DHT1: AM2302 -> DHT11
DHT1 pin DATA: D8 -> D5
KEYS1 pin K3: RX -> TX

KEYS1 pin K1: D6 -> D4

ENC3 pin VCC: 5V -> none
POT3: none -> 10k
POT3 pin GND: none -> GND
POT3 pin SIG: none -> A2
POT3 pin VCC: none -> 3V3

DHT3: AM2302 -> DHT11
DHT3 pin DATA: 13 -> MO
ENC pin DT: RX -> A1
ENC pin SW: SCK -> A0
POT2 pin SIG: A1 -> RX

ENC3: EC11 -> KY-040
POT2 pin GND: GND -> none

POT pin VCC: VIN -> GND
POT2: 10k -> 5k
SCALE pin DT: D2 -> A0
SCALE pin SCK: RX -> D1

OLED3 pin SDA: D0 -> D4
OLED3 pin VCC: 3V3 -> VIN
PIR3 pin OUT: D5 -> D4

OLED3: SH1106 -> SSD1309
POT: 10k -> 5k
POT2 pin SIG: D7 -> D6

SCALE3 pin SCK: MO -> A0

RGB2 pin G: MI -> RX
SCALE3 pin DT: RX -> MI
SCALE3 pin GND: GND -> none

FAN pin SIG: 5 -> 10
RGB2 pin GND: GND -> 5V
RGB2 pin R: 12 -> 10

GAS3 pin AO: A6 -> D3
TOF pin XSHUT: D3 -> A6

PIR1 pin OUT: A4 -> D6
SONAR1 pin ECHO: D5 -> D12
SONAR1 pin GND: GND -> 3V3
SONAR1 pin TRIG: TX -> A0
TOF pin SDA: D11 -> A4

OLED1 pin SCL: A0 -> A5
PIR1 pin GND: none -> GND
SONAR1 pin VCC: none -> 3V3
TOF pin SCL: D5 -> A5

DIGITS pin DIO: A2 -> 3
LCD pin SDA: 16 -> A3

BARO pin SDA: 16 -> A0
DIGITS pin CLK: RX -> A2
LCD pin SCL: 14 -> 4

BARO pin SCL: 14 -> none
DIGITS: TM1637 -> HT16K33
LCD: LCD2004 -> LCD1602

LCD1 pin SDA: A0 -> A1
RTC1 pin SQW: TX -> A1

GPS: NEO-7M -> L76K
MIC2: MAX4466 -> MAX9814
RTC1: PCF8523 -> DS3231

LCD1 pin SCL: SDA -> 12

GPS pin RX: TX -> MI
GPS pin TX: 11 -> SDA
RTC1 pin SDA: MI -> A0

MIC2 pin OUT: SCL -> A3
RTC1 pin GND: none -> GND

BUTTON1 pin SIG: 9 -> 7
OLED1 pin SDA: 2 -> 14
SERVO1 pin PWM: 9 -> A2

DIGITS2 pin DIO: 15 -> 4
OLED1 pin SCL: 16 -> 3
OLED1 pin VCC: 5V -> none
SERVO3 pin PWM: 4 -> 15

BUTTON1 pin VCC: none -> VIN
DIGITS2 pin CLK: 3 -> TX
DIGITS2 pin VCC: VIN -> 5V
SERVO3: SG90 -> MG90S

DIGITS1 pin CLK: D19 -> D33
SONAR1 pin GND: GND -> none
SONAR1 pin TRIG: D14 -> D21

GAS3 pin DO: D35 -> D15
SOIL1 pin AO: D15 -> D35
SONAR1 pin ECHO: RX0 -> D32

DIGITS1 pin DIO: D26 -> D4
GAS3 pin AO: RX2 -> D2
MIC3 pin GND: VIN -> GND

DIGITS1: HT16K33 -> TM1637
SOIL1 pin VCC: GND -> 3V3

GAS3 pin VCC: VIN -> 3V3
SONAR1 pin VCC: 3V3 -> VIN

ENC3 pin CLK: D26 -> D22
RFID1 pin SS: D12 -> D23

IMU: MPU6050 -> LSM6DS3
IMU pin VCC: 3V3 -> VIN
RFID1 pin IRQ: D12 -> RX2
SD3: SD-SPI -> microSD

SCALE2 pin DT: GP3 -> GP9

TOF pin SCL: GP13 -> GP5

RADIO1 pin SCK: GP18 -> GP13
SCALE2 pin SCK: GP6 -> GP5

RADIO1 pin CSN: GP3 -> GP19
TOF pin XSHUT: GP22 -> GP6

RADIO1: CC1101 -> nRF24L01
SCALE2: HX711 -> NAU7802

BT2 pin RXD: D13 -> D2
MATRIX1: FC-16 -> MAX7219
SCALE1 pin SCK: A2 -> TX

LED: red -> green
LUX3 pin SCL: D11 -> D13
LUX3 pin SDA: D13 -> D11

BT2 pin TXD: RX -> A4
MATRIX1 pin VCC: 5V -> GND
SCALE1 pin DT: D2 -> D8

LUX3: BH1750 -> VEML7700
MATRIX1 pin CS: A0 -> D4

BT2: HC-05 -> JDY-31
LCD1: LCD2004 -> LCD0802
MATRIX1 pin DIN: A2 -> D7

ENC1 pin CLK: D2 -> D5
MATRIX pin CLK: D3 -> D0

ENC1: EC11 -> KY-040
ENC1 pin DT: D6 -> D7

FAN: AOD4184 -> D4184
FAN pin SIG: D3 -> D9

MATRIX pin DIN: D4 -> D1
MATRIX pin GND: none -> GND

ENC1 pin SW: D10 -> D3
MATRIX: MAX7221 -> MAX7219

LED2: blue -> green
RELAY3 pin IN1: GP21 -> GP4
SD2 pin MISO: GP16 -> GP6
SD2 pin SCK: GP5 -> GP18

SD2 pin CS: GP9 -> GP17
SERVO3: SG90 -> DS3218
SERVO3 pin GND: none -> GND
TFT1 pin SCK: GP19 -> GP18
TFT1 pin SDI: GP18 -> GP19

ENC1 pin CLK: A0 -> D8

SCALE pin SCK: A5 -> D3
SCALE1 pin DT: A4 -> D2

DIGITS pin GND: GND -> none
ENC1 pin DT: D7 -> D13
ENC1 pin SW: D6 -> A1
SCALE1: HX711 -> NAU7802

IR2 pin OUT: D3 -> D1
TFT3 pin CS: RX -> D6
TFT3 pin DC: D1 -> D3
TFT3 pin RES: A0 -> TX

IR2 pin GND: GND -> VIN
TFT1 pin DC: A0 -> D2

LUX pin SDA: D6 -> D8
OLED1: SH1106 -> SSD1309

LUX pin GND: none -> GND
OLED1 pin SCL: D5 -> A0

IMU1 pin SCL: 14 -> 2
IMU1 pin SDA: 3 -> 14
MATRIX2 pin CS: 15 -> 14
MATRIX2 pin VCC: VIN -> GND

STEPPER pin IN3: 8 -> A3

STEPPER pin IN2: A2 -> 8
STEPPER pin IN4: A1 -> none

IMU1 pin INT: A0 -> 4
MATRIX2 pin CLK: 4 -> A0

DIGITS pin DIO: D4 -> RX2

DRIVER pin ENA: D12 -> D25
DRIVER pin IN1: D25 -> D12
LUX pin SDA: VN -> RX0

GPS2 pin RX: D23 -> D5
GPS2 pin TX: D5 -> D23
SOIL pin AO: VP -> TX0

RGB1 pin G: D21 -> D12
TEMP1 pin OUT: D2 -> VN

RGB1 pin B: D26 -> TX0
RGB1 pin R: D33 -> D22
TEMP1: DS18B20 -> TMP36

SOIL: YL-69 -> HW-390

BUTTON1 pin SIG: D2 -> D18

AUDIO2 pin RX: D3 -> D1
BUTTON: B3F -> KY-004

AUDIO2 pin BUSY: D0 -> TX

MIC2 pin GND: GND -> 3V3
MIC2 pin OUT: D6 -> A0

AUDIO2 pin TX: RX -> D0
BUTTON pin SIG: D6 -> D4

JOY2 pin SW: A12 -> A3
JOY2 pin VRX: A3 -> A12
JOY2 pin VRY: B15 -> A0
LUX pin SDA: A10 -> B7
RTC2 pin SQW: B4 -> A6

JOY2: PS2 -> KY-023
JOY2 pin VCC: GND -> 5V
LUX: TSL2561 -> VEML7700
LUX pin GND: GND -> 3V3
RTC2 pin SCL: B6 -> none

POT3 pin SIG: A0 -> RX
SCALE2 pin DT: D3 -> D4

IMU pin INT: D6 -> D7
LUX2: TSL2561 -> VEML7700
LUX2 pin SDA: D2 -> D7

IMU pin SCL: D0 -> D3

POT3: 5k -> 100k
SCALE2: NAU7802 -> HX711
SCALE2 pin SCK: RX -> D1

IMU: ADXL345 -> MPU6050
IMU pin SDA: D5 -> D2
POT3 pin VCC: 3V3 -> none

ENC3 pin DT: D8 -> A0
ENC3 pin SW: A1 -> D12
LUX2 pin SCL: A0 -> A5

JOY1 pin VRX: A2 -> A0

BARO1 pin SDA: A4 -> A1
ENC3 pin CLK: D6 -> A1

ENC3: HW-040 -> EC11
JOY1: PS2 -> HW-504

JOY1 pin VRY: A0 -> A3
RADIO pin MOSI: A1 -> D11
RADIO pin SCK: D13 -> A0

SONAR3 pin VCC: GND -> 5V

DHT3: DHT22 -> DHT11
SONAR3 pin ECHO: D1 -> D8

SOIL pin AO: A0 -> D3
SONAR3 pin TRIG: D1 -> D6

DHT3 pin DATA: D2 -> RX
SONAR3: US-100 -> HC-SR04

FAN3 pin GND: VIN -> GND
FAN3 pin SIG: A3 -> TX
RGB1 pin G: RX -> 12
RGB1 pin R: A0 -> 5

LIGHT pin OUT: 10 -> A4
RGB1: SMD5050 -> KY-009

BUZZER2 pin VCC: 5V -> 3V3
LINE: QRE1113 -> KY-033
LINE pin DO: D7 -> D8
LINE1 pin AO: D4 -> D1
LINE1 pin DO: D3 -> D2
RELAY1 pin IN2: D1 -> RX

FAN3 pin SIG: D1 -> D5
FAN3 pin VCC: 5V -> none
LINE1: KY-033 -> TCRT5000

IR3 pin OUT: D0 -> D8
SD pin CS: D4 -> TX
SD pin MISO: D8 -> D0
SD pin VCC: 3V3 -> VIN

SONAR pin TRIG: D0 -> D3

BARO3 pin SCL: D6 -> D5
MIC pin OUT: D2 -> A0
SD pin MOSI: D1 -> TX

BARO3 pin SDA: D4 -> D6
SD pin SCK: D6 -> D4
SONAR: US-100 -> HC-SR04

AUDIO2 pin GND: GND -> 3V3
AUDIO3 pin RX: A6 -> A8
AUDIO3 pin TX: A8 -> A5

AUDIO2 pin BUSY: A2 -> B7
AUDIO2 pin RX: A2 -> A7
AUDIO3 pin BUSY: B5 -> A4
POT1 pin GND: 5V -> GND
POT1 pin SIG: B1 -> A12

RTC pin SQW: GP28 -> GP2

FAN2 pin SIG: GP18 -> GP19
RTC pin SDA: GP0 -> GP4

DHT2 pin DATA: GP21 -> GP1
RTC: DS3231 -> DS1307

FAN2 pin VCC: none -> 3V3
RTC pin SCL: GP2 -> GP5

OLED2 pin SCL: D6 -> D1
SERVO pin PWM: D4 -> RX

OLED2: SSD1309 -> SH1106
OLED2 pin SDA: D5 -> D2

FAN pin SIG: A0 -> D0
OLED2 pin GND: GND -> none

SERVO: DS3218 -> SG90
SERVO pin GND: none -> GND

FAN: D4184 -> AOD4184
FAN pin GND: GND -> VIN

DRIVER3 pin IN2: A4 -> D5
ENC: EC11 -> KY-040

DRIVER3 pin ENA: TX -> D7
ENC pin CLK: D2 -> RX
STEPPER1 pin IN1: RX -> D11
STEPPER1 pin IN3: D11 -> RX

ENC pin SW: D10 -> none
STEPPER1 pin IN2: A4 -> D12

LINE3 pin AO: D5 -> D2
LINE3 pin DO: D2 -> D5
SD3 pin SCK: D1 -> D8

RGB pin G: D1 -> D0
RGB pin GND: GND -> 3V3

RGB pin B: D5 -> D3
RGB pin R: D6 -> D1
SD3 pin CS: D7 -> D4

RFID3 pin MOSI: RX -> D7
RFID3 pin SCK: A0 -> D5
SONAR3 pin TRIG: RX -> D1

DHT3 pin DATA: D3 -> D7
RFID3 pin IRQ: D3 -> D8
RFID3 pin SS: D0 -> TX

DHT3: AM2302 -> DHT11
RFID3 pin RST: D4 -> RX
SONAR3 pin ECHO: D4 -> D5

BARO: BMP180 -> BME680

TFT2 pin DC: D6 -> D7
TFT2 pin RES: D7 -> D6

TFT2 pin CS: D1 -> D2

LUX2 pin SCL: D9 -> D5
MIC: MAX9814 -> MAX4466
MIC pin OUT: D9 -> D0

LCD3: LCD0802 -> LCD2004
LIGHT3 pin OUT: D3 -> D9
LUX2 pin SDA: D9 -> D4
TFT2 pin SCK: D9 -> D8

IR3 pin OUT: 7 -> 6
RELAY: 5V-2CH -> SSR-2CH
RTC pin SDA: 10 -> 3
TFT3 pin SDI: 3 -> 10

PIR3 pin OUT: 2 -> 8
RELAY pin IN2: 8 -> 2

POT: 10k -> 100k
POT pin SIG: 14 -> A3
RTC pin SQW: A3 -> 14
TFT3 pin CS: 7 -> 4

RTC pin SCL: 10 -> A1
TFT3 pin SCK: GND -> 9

*****

## DIRECTIONS
The lines to copy run from the first line of the entries to the line containing "MIC2 pin OUT: SCL -> A3"; copy them exactly and output nothing else.

## RESULT
DHT1: AM2302 -> DHT11
DHT1 pin DATA: D8 -> D5
KEYS1 pin K3: RX -> TX

KEYS1 pin K1: D6 -> D4

ENC3 pin VCC: 5V -> none
POT3: none -> 10k
POT3 pin GND: none -> GND
POT3 pin SIG: none -> A2
POT3 pin VCC: none -> 3V3

DHT3: AM2302 -> DHT11
DHT3 pin DATA: 13 -> MO
ENC pin DT: RX -> A1
ENC pin SW: SCK -> A0
POT2 pin SIG: A1 -> RX

ENC3: EC11 -> KY-040
POT2 pin GND: GND -> none

POT pin VCC: VIN -> GND
POT2: 10k -> 5k
SCALE pin DT: D2 -> A0
SCALE pin SCK: RX -> D1

OLED3 pin SDA: D0 -> D4
OLED3 pin VCC: 3V3 -> VIN
PIR3 pin OUT: D5 -> D4

OLED3: SH1106 -> SSD1309
POT: 10k -> 5k
POT2 pin SIG: D7 -> D6

SCALE3 pin SCK: MO -> A0

RGB2 pin G: MI -> RX
SCALE3 pin DT: RX -> MI
SCALE3 pin GND: GND -> none

FAN pin SIG: 5 -> 10
RGB2 pin GND: GND -> 5V
RGB2 pin R: 12 -> 10

GAS3 pin AO: A6 -> D3
TOF pin XSHUT: D3 -> A6

PIR1 pin OUT: A4 -> D6
SONAR1 pin ECHO: D5 -> D12
SONAR1 pin GND: GND -> 3V3
SONAR1 pin TRIG: TX -> A0
TOF pin SDA: D11 -> A4

OLED1 pin SCL: A0 -> A5
PIR1 pin GND: none -> GND
SONAR1 pin VCC: none -> 3V3
TOF pin SCL: D5 -> A5

DIGITS pin DIO: A2 -> 3
LCD pin SDA: 16 -> A3

BARO pin SDA: 16 -> A0
DIGITS pin CLK: RX -> A2
LCD pin SCL: 14 -> 4

BARO pin SCL: 14 -> none
DIGITS: TM1637 -> HT16K33
LCD: LCD2004 -> LCD1602

LCD1 pin SDA: A0 -> A1
RTC1 pin SQW: TX -> A1

GPS: NEO-7M -> L76K
MIC2: MAX4466 -> MAX9814
RTC1: PCF8523 -> DS3231

LCD1 pin SCL: SDA -> 12

GPS pin RX: TX -> MI
GPS pin TX: 11 -> SDA
RTC1 pin SDA: MI -> A0

MIC2 pin OUT: SCL -> A3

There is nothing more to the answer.